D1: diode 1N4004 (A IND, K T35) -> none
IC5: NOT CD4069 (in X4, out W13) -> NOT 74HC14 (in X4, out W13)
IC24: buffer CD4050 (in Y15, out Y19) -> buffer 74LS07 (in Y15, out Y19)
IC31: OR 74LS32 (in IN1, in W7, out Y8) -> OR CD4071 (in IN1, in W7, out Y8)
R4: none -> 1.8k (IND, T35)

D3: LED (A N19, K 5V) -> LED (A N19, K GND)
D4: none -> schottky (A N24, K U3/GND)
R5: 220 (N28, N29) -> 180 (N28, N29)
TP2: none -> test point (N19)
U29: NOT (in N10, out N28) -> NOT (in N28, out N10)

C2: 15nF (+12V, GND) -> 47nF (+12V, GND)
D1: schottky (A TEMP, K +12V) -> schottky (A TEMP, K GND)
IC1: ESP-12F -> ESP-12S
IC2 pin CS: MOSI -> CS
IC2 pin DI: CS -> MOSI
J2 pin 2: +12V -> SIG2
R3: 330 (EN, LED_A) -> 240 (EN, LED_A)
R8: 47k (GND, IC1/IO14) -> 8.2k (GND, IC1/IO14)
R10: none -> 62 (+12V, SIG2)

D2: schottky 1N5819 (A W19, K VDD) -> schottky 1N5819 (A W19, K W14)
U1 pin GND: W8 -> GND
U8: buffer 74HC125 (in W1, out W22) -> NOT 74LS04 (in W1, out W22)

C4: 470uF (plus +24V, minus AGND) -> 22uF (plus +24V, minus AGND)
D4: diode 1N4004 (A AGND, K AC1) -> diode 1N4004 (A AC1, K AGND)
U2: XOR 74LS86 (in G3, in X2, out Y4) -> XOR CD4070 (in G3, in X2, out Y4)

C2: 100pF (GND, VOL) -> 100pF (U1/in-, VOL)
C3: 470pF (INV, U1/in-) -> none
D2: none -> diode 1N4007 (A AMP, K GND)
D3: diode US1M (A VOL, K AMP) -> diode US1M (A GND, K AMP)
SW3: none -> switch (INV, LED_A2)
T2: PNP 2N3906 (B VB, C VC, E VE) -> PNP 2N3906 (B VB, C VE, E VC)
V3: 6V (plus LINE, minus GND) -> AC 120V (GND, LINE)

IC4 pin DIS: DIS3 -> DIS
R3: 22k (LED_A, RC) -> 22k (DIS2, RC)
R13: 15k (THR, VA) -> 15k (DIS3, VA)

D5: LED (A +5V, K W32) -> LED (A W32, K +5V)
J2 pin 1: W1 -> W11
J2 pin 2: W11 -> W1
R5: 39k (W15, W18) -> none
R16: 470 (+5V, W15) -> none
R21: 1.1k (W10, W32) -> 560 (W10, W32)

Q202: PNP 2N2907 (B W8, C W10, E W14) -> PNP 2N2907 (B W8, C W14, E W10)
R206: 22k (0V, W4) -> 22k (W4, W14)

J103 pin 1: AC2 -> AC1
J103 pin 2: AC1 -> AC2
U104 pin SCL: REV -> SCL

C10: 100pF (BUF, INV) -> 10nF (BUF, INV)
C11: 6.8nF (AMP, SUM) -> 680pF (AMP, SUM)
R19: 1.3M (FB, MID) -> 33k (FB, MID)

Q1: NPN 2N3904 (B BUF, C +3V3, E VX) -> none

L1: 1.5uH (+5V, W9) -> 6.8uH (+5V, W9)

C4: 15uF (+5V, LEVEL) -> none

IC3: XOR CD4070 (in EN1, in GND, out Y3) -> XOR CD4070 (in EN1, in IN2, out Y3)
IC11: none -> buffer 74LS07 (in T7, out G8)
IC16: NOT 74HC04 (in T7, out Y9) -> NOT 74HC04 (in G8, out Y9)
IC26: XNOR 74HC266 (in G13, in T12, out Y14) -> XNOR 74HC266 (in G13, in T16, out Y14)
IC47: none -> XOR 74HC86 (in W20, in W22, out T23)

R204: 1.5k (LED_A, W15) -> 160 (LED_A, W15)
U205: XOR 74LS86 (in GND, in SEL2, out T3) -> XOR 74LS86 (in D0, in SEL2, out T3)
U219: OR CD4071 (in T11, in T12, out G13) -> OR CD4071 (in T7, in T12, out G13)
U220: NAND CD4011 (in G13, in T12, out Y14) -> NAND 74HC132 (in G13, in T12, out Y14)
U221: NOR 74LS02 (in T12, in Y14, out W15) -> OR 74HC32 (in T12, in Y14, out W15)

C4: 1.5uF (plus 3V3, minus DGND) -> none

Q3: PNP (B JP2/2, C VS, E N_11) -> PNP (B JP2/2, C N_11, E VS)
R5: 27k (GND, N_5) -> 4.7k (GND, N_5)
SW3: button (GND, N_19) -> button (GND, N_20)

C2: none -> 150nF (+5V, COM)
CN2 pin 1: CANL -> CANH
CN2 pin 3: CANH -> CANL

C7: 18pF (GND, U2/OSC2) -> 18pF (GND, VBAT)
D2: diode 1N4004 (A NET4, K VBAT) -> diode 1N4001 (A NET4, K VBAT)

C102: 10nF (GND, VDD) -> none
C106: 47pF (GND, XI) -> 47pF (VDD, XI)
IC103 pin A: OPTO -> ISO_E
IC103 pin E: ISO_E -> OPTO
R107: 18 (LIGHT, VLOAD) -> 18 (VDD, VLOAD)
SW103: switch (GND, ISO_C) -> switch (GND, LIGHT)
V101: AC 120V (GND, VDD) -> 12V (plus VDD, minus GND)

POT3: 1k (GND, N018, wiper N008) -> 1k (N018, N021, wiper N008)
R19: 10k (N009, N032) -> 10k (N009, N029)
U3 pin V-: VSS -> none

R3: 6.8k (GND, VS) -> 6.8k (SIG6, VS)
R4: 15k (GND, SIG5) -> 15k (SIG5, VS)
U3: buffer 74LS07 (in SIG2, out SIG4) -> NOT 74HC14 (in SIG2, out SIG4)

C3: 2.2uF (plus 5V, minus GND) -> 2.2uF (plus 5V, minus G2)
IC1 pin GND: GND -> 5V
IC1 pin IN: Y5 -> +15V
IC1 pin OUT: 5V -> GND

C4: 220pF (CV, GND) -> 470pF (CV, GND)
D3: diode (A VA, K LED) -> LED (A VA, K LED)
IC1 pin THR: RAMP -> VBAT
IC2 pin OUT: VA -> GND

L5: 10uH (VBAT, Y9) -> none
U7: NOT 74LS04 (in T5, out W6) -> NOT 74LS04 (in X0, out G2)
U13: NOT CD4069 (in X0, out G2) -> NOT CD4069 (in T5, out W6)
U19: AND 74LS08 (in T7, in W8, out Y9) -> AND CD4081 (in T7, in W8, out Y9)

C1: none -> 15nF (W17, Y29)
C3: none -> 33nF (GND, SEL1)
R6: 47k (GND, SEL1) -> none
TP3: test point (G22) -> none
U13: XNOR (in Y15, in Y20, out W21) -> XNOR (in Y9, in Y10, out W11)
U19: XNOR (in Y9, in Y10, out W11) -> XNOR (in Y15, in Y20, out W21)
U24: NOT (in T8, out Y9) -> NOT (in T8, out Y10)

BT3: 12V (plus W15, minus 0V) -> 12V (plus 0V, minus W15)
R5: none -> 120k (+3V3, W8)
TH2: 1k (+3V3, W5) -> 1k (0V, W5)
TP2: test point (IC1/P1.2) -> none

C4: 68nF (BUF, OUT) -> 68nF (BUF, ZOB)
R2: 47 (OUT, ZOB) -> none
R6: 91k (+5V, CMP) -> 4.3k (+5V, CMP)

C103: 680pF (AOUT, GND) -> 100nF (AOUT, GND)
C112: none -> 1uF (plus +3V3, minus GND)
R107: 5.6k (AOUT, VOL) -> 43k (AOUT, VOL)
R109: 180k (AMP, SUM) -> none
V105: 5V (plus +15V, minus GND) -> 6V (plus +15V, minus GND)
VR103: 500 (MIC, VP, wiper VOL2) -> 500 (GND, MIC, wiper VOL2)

::::

> **Activity**:
Everything in the material above from the line that has "C106: 47pF (GND, XI) -> 47pF (VDD, XI)" through the line that has "R5: none -> 120k (+3V3, W8)" must be duplicated exactly, with no other lines given.

> **Answer area**:
C106: 47pF (GND, XI) -> 47pF (VDD, XI)
IC103 pin A: OPTO -> ISO_E
IC103 pin E: ISO_E -> OPTO
R107: 18 (LIGHT, VLOAD) -> 18 (VDD, VLOAD)
SW103: switch (GND, ISO_C) -> switch (GND, LIGHT)
V101: AC 120V (GND, VDD) -> 12V (plus VDD, minus GND)

POT3: 1k (GND, N018, wiper N008) -> 1k (N018, N021, wiper N008)
R19: 10k (N009, N032) -> 10k (N009, N029)
U3 pin V-: VSS -> none

R3: 6.8k (GND, VS) -> 6.8k (SIG6, VS)
R4: 15k (GND, SIG5) -> 15k (SIG5, VS)
U3: buffer 74LS07 (in SIG2, out SIG4) -> NOT 74HC14 (in SIG2, out SIG4)

C3: 2.2uF (plus 5V, minus GND) -> 2.2uF (plus 5V, minus G2)
IC1 pin GND: GND -> 5V
IC1 pin IN: Y5 -> +15V
IC1 pin OUT: 5V -> GND

C4: 220pF (CV, GND) -> 470pF (CV, GND)
D3: diode (A VA, K LED) -> LED (A VA, K LED)
IC1 pin THR: RAMP -> VBAT
IC2 pin OUT: VA -> GND

L5: 10uH (VBAT, Y9) -> none
U7: NOT 74LS04 (in T5, out W6) -> NOT 74LS04 (in X0, out G2)
U13: NOT CD4069 (in X0, out G2) -> NOT CD4069 (in T5, out W6)
U19: AND 74LS08 (in T7, in W8, out Y9) -> AND CD4081 (in T7, in W8, out Y9)

C1: none -> 15nF (W17, Y29)
C3: none -> 33nF (GND, SEL1)
R6: 47k (GND, SEL1) -> none
TP3: test point (G22) -> none
U13: XNOR (in Y15, in Y20, out W21) -> XNOR (in Y9, in Y10, out W11)
U19: XNOR (in Y9, in Y10, out W11) -> XNOR (in Y15, in Y20, out W21)
U24: NOT (in T8, out Y9) -> NOT (in T8, out Y10)

BT3: 12V (plus W15, minus 0V) -> 12V (plus 0V, minus W15)
R5: none -> 120k (+3V3, W8)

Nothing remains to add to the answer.